Top of INPUT MATERIAL
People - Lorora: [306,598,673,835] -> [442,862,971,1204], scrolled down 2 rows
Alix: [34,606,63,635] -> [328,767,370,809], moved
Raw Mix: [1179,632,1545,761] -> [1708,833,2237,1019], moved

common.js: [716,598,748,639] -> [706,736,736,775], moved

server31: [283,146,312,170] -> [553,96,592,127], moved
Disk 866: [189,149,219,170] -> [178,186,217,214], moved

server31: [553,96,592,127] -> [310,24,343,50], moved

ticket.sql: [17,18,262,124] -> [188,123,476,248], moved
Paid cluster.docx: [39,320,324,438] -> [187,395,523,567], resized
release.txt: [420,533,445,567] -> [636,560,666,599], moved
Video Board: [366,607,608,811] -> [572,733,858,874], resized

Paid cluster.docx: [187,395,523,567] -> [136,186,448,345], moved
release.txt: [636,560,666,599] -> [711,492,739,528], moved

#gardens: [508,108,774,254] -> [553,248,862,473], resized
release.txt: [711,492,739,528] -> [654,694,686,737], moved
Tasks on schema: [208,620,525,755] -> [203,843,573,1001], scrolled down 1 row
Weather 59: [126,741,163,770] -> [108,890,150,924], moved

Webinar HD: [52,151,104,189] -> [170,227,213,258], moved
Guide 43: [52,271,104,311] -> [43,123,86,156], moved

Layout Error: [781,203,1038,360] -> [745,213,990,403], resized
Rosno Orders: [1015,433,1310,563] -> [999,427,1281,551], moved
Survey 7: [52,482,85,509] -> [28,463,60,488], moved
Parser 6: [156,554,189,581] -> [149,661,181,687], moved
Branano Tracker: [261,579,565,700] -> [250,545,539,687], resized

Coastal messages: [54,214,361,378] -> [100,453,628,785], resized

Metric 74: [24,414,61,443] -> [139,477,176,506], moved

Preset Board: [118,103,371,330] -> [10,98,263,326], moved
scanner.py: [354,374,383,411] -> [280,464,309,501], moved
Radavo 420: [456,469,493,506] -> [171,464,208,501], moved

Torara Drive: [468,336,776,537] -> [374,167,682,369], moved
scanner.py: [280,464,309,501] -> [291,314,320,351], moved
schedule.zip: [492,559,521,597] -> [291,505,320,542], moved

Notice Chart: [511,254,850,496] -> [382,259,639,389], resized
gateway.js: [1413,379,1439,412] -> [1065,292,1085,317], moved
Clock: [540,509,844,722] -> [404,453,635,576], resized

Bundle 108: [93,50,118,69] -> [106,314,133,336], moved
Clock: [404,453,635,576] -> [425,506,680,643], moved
Bottom of INPUT MATERIAL
● WHAT YOU NEED TO DO
Reproduce every entry, word for word.

● ANSWER SECTION
People - Lorora: [306,598,673,835] -> [442,862,971,1204], scrolled down 2 rows
Alix: [34,606,63,635] -> [328,767,370,809], moved
Raw Mix: [1179,632,1545,761] -> [1708,833,2237,1019], moved

common.js: [716,598,748,639] -> [706,736,736,775], moved

server31: [283,146,312,170] -> [553,96,592,127], moved
Disk 866: [189,149,219,170] -> [178,186,217,214], moved

server31: [553,96,592,127] -> [310,24,343,50], moved

ticket.sql: [17,18,262,124] -> [188,123,476,248], moved
Paid cluster.docx: [39,320,324,438] -> [187,395,523,567], resized
release.txt: [420,533,445,567] -> [636,560,666,599], moved
Video Board: [366,607,608,811] -> [572,733,858,874], resized

Paid cluster.docx: [187,395,523,567] -> [136,186,448,345], moved
release.txt: [636,560,666,599] -> [711,492,739,528], moved

#gardens: [508,108,774,254] -> [553,248,862,473], resized
release.txt: [711,492,739,528] -> [654,694,686,737], moved
Tasks on schema: [208,620,525,755] -> [203,843,573,1001], scrolled down 1 row
Weather 59: [126,741,163,770] -> [108,890,150,924], moved

Webinar HD: [52,151,104,189] -> [170,227,213,258], moved
Guide 43: [52,271,104,311] -> [43,123,86,156], moved

Layout Error: [781,203,1038,360] -> [745,213,990,403], resized
Rosno Orders: [1015,433,1310,563] -> [999,427,1281,551], moved
Survey 7: [52,482,85,509] -> [28,463,60,488], moved
Parser 6: [156,554,189,581] -> [149,661,181,687], moved
Branano Tracker: [261,579,565,700] -> [250,545,539,687], resized

Coastal messages: [54,214,361,378] -> [100,453,628,785], resized

Metric 74: [24,414,61,443] -> [139,477,176,506], moved

Preset Board: [118,103,371,330] -> [10,98,263,326], moved
scanner.py: [354,374,383,411] -> [280,464,309,501], moved
Radavo 420: [456,469,493,506] -> [171,464,208,501], moved

Torara Drive: [468,336,776,537] -> [374,167,682,369], moved
scanner.py: [280,464,309,501] -> [291,314,320,351], moved
schedule.zip: [492,559,521,597] -> [291,505,320,542], moved

Notice Chart: [511,254,850,496] -> [382,259,639,389], resized
gateway.js: [1413,379,1439,412] -> [1065,292,1085,317], moved
Clock: [540,509,844,722] -> [404,453,635,576], resized

Bundle 108: [93,50,118,69] -> [106,314,133,336], moved
Clock: [404,453,635,576] -> [425,506,680,643], moved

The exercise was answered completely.